━━━ Recorded data
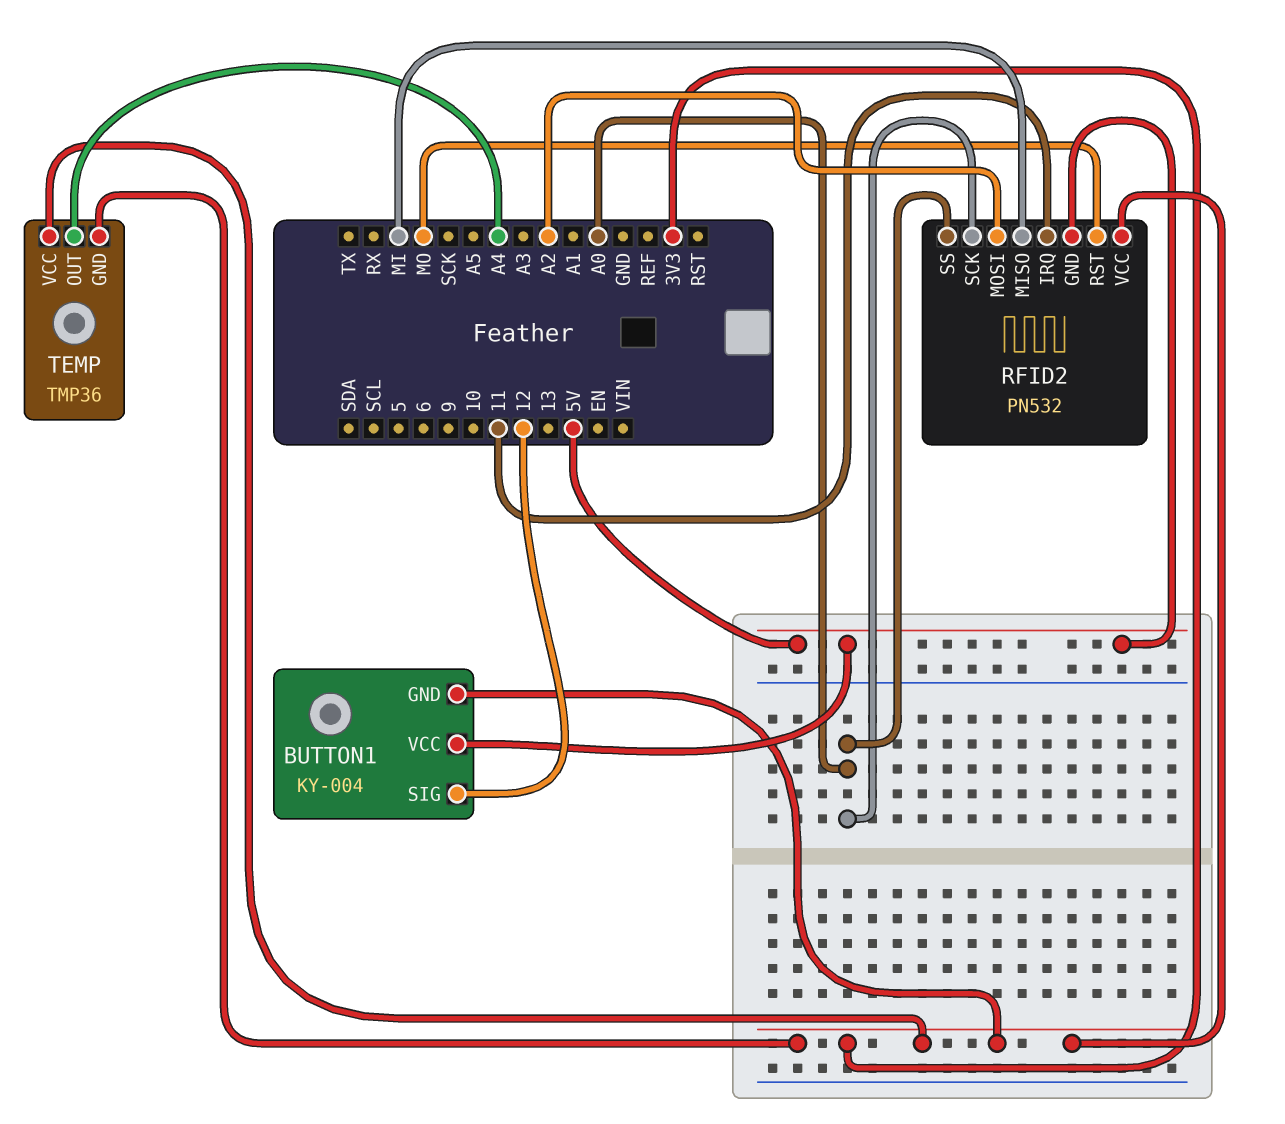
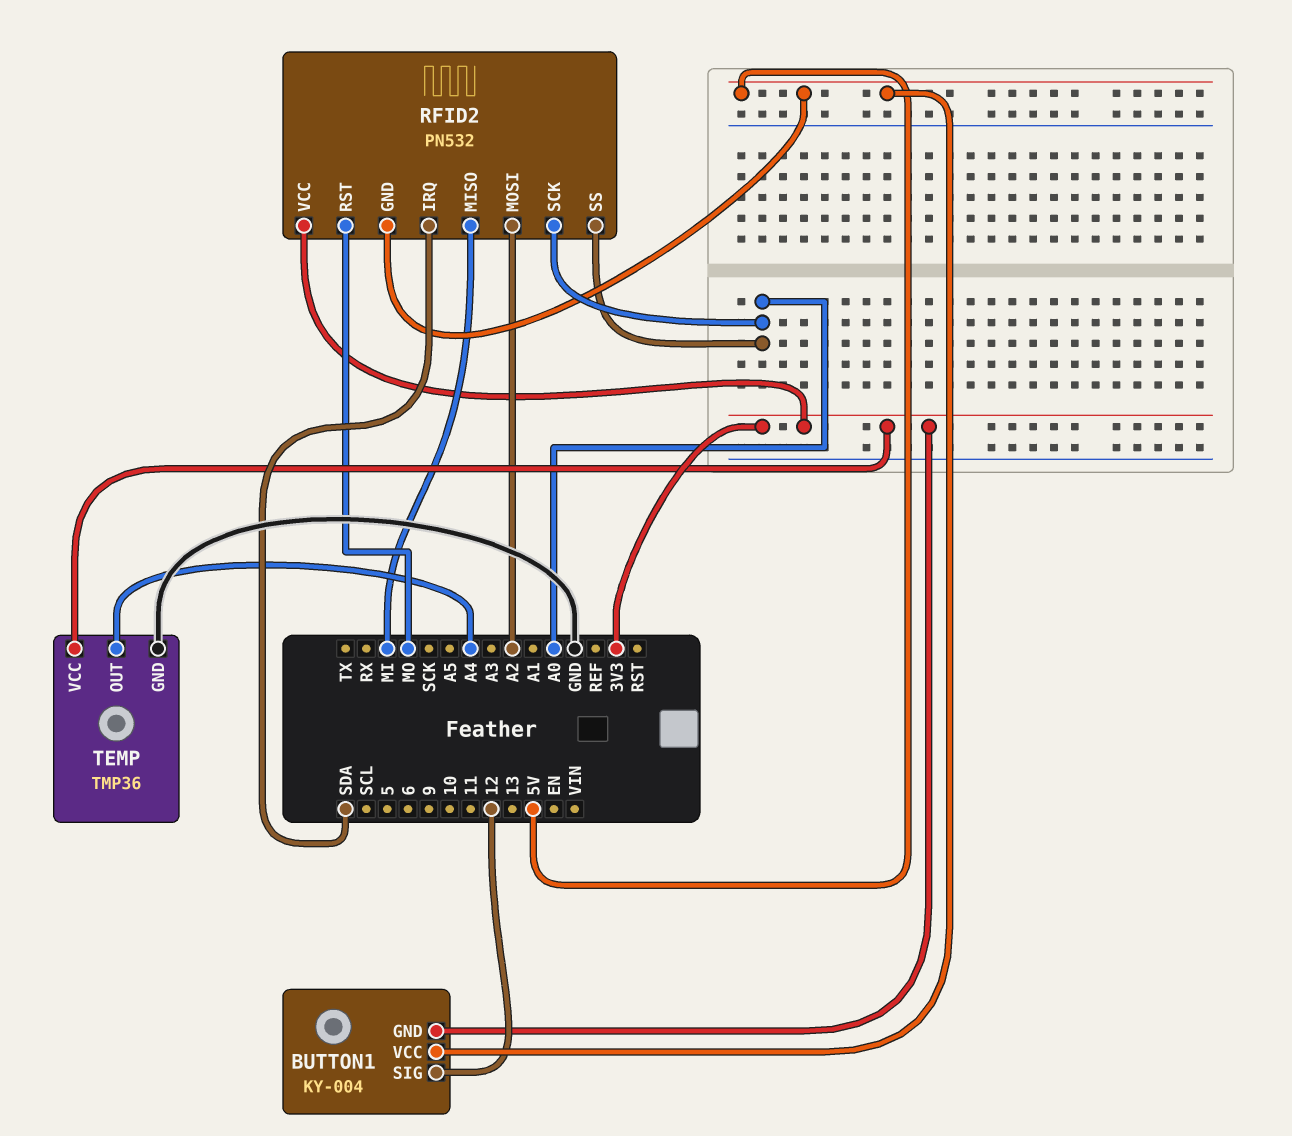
RFID2 pin IRQ: 11 -> SDA
TEMP pin GND: 3V3 -> GND

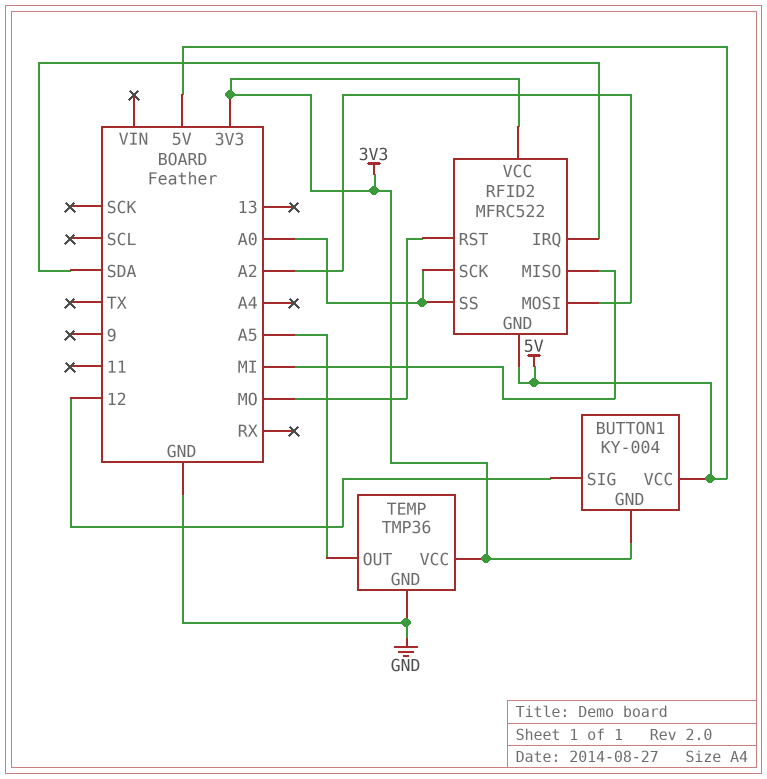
RFID2: PN532 -> MFRC522
TEMP pin OUT: A4 -> A5

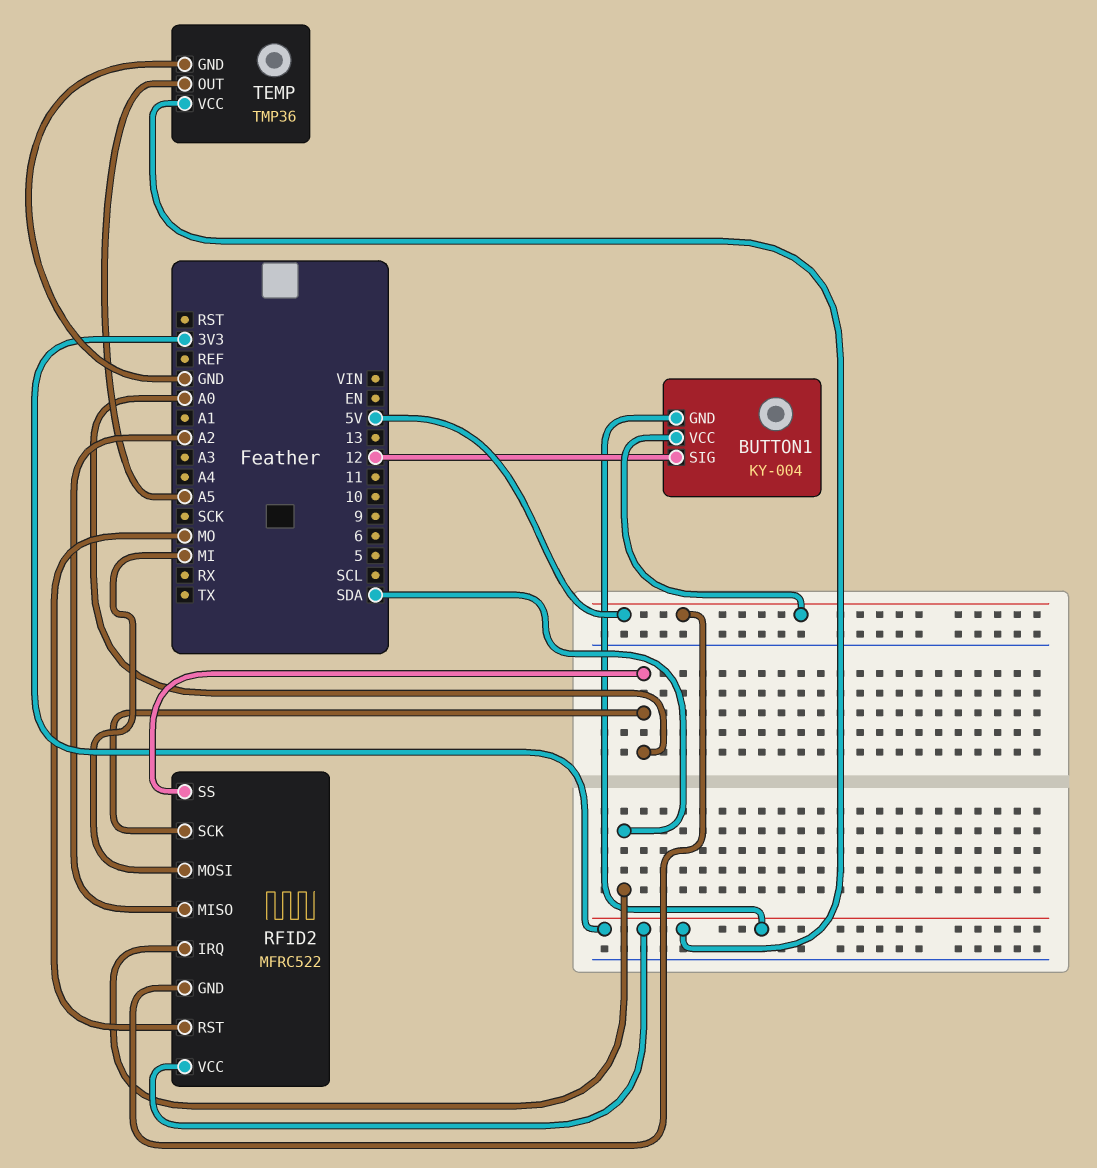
RFID2 pin MISO: MI -> A2
RFID2 pin MOSI: A2 -> MI

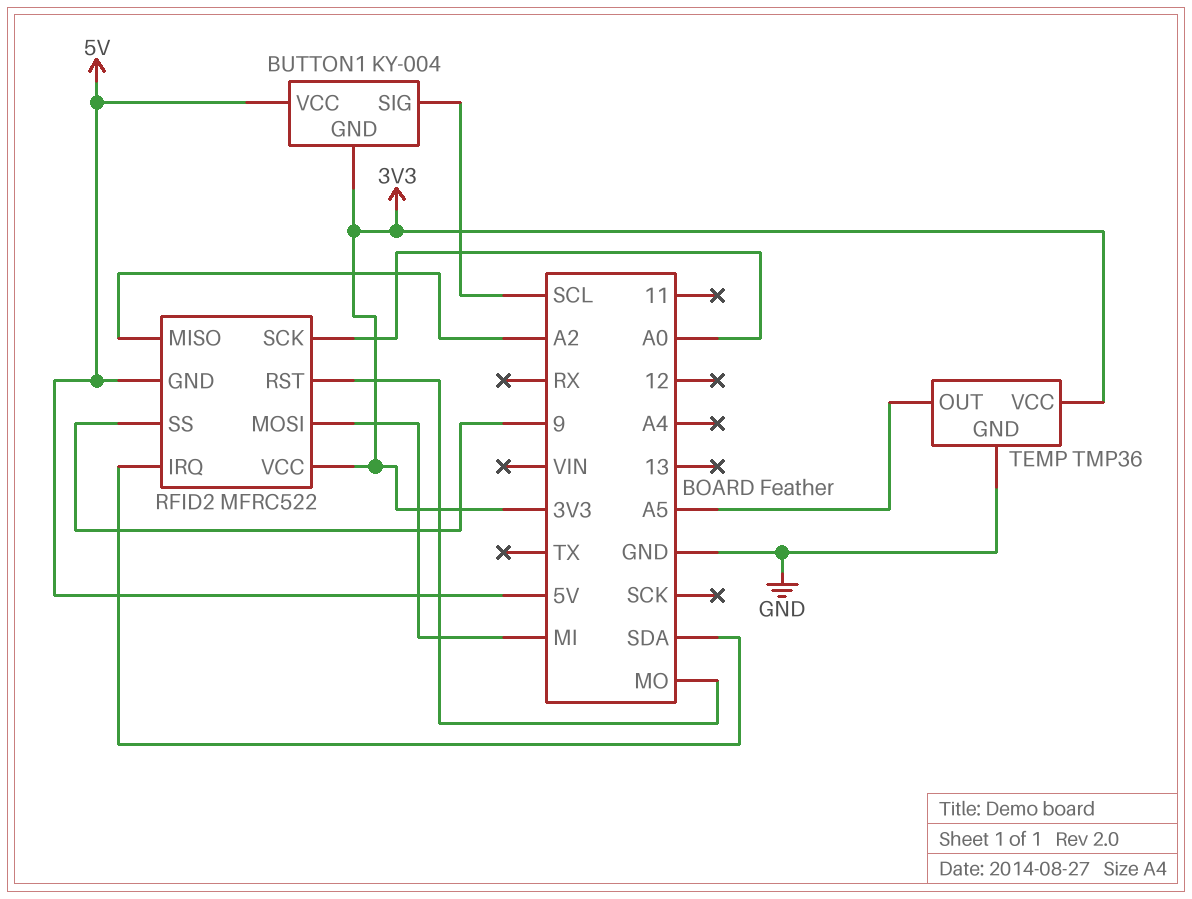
BUTTON1 pin SIG: 12 -> SCL
RFID2 pin SS: A0 -> 9

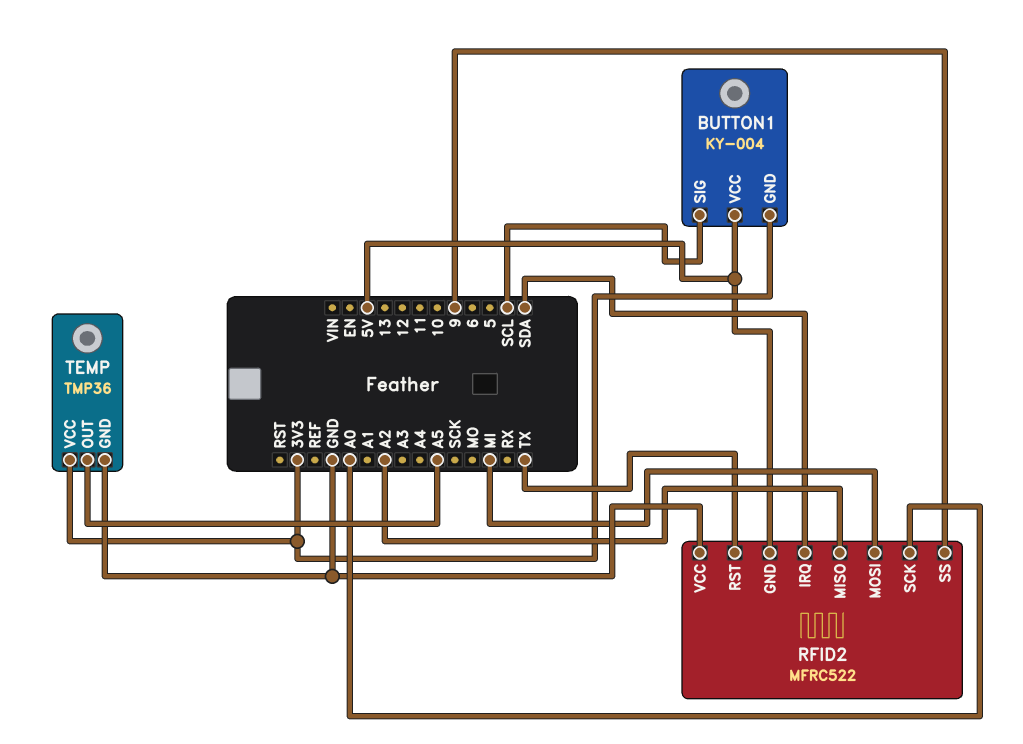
RFID2 pin RST: MO -> TX
RFID2 pin VCC: 3V3 -> GND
━━━━━━
▶ **Activity**:
An exact, picture-free copy of the listing above is the goal; write it out now.

▶ **Expected answer**:
RFID2 pin IRQ: 11 -> SDA
TEMP pin GND: 3V3 -> GND

RFID2: PN532 -> MFRC522
TEMP pin OUT: A4 -> A5

RFID2 pin MISO: MI -> A2
RFID2 pin MOSI: A2 -> MI

BUTTON1 pin SIG: 12 -> SCL
RFID2 pin SS: A0 -> 9

RFID2 pin RST: MO -> TX
RFID2 pin VCC: 3V3 -> GND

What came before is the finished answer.